Source data ->

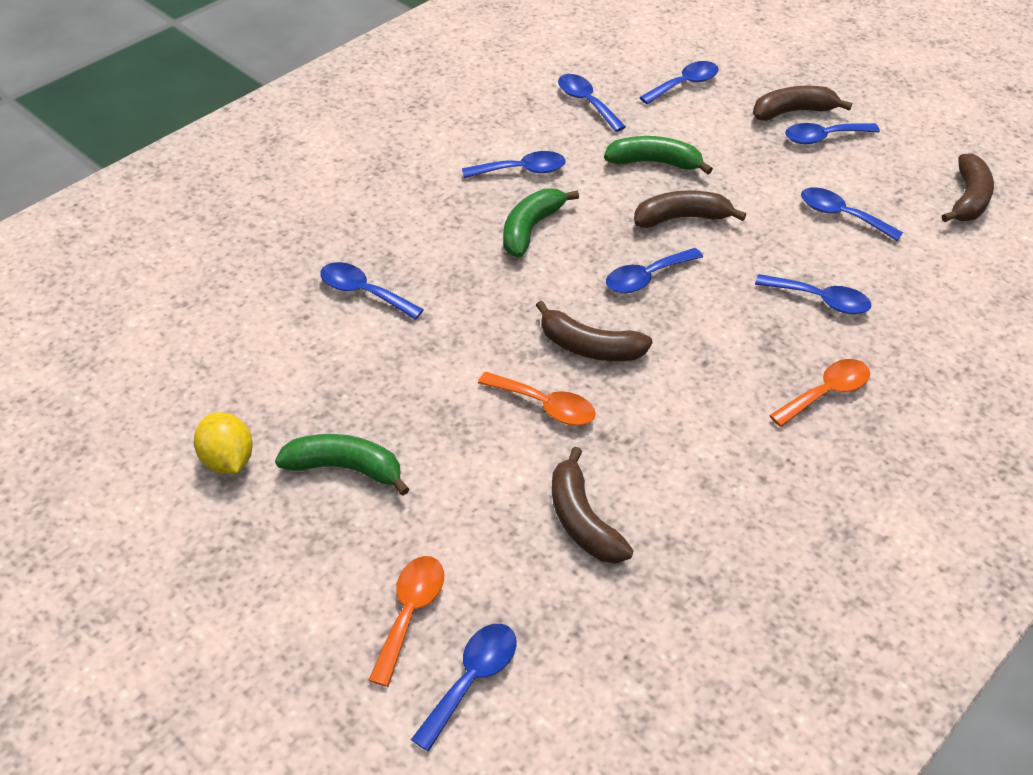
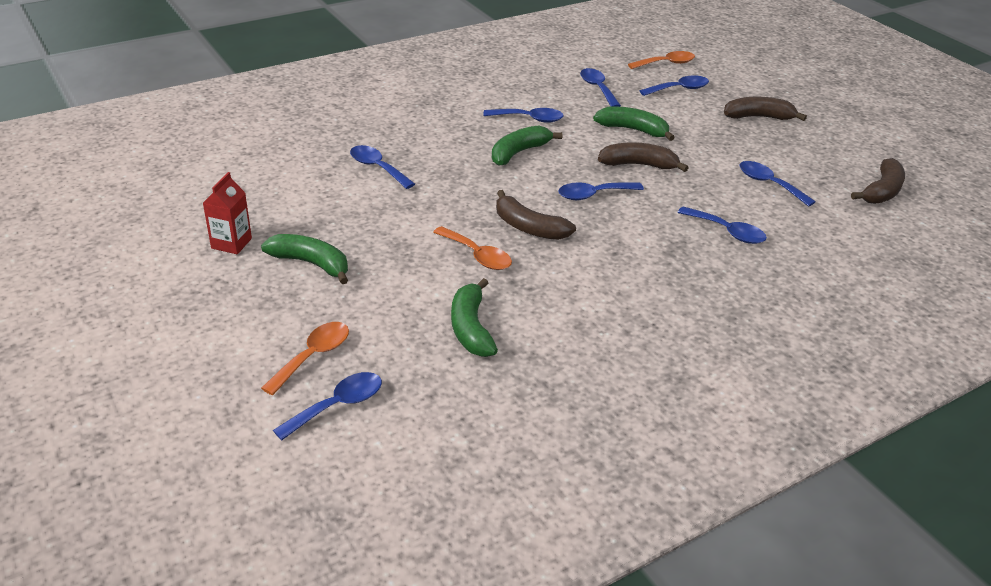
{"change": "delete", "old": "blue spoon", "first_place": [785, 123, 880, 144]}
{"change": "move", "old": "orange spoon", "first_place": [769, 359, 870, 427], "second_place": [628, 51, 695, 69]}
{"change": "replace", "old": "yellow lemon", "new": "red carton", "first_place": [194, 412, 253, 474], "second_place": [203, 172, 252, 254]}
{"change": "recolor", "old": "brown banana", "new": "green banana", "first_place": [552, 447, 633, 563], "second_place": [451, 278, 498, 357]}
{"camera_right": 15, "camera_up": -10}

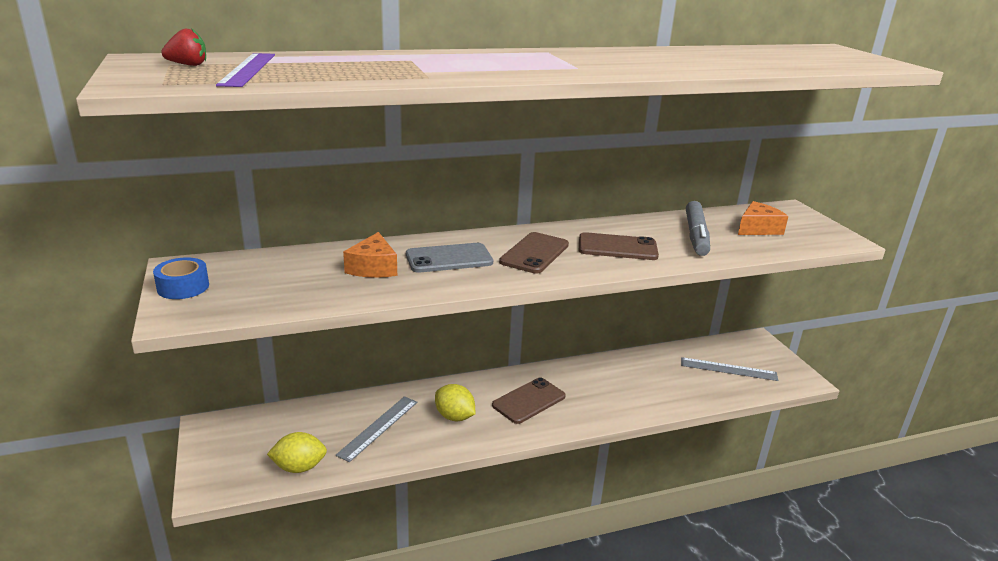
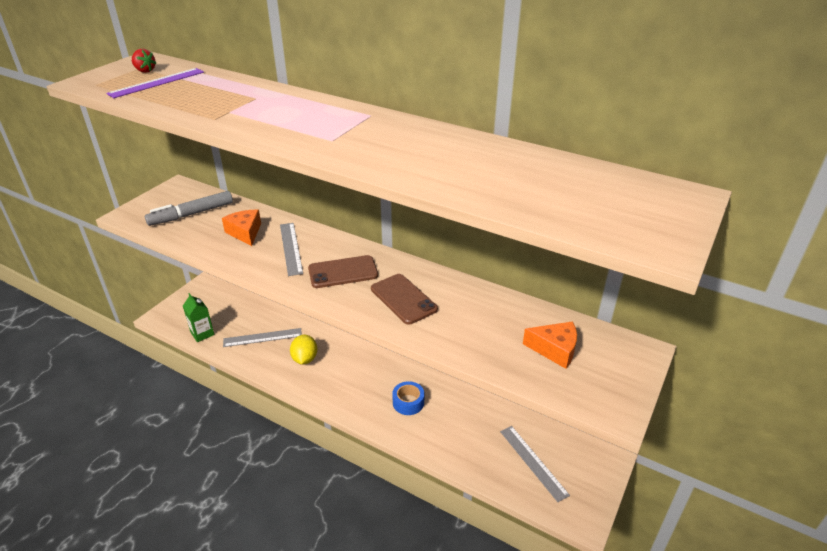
{"change": "move", "old": "grey marker", "first_place": [686, 201, 710, 256], "second_place": [145, 191, 233, 226]}
{"change": "rotate", "old": "orange cheese", "first_place": [343, 232, 397, 278], "second_place": [222, 209, 261, 246], "degrees": 105}
{"change": "replace", "old": "grey phone", "new": "grey ruler", "first_place": [406, 243, 493, 273], "second_place": [280, 223, 303, 276]}
{"change": "move", "old": "blue tape", "first_place": [153, 257, 209, 299], "second_place": [392, 381, 424, 415]}
{"change": "delete", "old": "brown phone", "first_place": [492, 377, 566, 424]}
{"change": "replace", "old": "yellow lemon", "new": "green carton", "first_place": [267, 432, 327, 473], "second_place": [183, 293, 214, 342]}
{"camera_right": 50, "camera_up": 10}

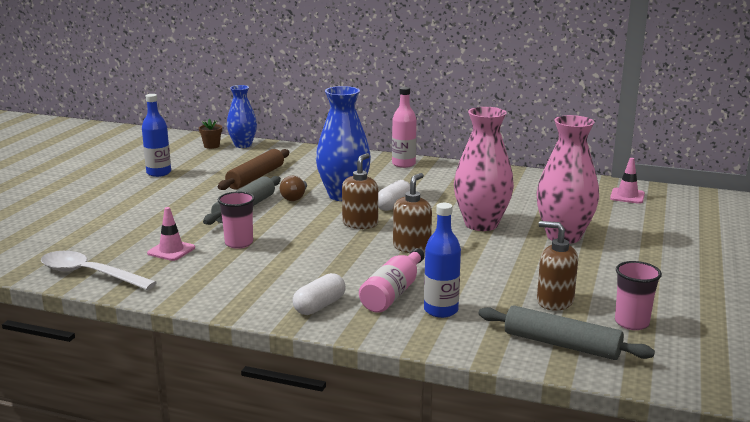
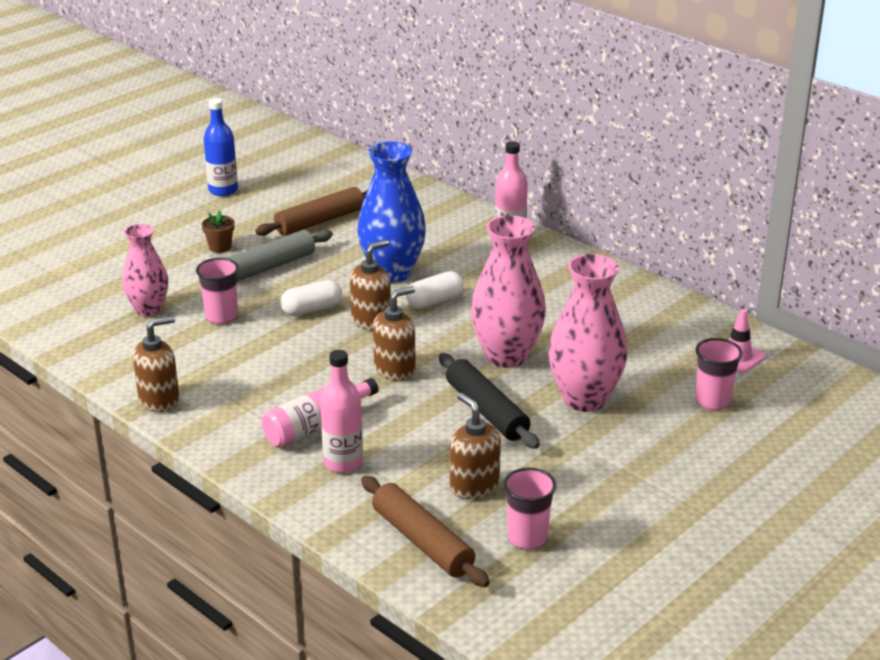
{"change": "delete", "old": "blue vase", "first_place": [227, 85, 257, 148]}
{"change": "move", "old": "brown flower pot", "first_place": [199, 119, 222, 149], "second_place": [201, 210, 235, 253]}
{"change": "delete", "old": "brown light bulb", "first_place": [280, 176, 307, 201]}
{"change": "recolor", "old": "blue bottle", "new": "pink bottle", "first_place": [424, 203, 461, 318], "second_place": [320, 350, 363, 473]}
{"change": "replace", "old": "pink traffic cone", "new": "pink vase", "first_place": [147, 207, 195, 261], "second_place": [122, 224, 168, 316]}
{"change": "delete", "old": "white spoon", "first_place": [41, 251, 157, 290]}
{"change": "move", "old": "white capsule", "first_place": [293, 273, 346, 315], "second_place": [280, 280, 342, 316]}
{"change": "recolor", "old": "grey rolling pin", "new": "brown rolling pin", "first_place": [479, 305, 655, 360], "second_place": [361, 476, 490, 587]}
{"change": "insert", "new": "brown soap dispenser", "second_place": [133, 316, 179, 412]}
{"change": "insert", "new": "pink cup", "second_place": [695, 338, 743, 411]}
{"change": "insert", "new": "black rolling pin", "second_place": [439, 353, 540, 449]}
{"camera_right": 25, "camera_up": 10}

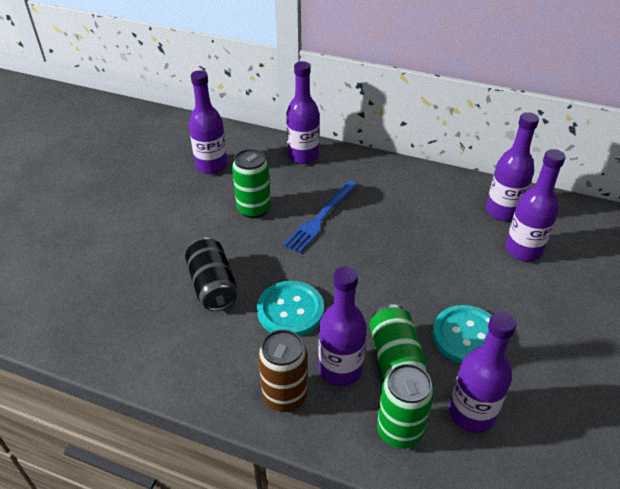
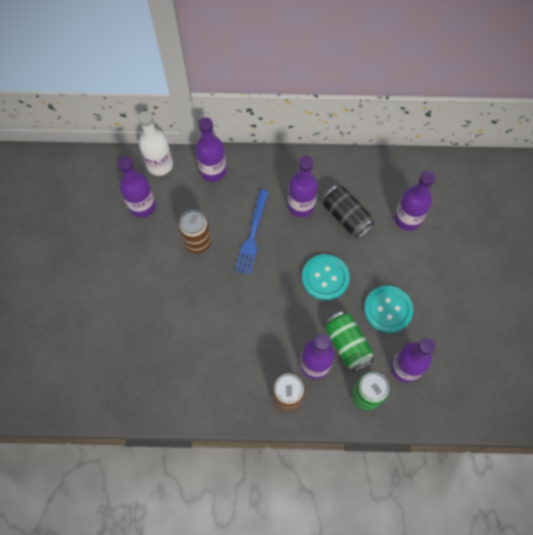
{"change": "move", "old": "purple bottle", "first_place": [486, 112, 539, 221], "second_place": [288, 156, 318, 217]}
{"change": "recolor", "old": "green can", "new": "brown can", "first_place": [232, 149, 271, 218], "second_place": [178, 210, 211, 254]}
{"change": "move", "old": "black can", "first_place": [185, 237, 237, 311], "second_place": [322, 185, 374, 238]}
{"change": "move", "old": "turquoise button", "first_place": [257, 281, 324, 336], "second_place": [302, 254, 350, 301]}
{"change": "insert", "new": "white bottle", "second_place": [138, 111, 173, 176]}
{"camera_right": -20, "camera_up": 25}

What you should do ->
Your task is a word-for-word transcription of the entries, leaving out all pictures.

Output for this task ->
{"change": "delete", "old": "blue spoon", "first_place": [785, 123, 880, 144]}
{"change": "move", "old": "orange spoon", "first_place": [769, 359, 870, 427], "second_place": [628, 51, 695, 69]}
{"change": "replace", "old": "yellow lemon", "new": "red carton", "first_place": [194, 412, 253, 474], "second_place": [203, 172, 252, 254]}
{"change": "recolor", "old": "brown banana", "new": "green banana", "first_place": [552, 447, 633, 563], "second_place": [451, 278, 498, 357]}
{"camera_right": 15, "camera_up": -10}

{"change": "move", "old": "grey marker", "first_place": [686, 201, 710, 256], "second_place": [145, 191, 233, 226]}
{"change": "rotate", "old": "orange cheese", "first_place": [343, 232, 397, 278], "second_place": [222, 209, 261, 246], "degrees": 105}
{"change": "replace", "old": "grey phone", "new": "grey ruler", "first_place": [406, 243, 493, 273], "second_place": [280, 223, 303, 276]}
{"change": "move", "old": "blue tape", "first_place": [153, 257, 209, 299], "second_place": [392, 381, 424, 415]}
{"change": "delete", "old": "brown phone", "first_place": [492, 377, 566, 424]}
{"change": "replace", "old": "yellow lemon", "new": "green carton", "first_place": [267, 432, 327, 473], "second_place": [183, 293, 214, 342]}
{"camera_right": 50, "camera_up": 10}

{"change": "delete", "old": "blue vase", "first_place": [227, 85, 257, 148]}
{"change": "move", "old": "brown flower pot", "first_place": [199, 119, 222, 149], "second_place": [201, 210, 235, 253]}
{"change": "delete", "old": "brown light bulb", "first_place": [280, 176, 307, 201]}
{"change": "recolor", "old": "blue bottle", "new": "pink bottle", "first_place": [424, 203, 461, 318], "second_place": [320, 350, 363, 473]}
{"change": "replace", "old": "pink traffic cone", "new": "pink vase", "first_place": [147, 207, 195, 261], "second_place": [122, 224, 168, 316]}
{"change": "delete", "old": "white spoon", "first_place": [41, 251, 157, 290]}
{"change": "move", "old": "white capsule", "first_place": [293, 273, 346, 315], "second_place": [280, 280, 342, 316]}
{"change": "recolor", "old": "grey rolling pin", "new": "brown rolling pin", "first_place": [479, 305, 655, 360], "second_place": [361, 476, 490, 587]}
{"change": "insert", "new": "brown soap dispenser", "second_place": [133, 316, 179, 412]}
{"change": "insert", "new": "pink cup", "second_place": [695, 338, 743, 411]}
{"change": "insert", "new": "black rolling pin", "second_place": [439, 353, 540, 449]}
{"camera_right": 25, "camera_up": 10}

{"change": "move", "old": "purple bottle", "first_place": [486, 112, 539, 221], "second_place": [288, 156, 318, 217]}
{"change": "recolor", "old": "green can", "new": "brown can", "first_place": [232, 149, 271, 218], "second_place": [178, 210, 211, 254]}
{"change": "move", "old": "black can", "first_place": [185, 237, 237, 311], "second_place": [322, 185, 374, 238]}
{"change": "move", "old": "turquoise button", "first_place": [257, 281, 324, 336], "second_place": [302, 254, 350, 301]}
{"change": "insert", "new": "white bottle", "second_place": [138, 111, 173, 176]}
{"camera_right": -20, "camera_up": 25}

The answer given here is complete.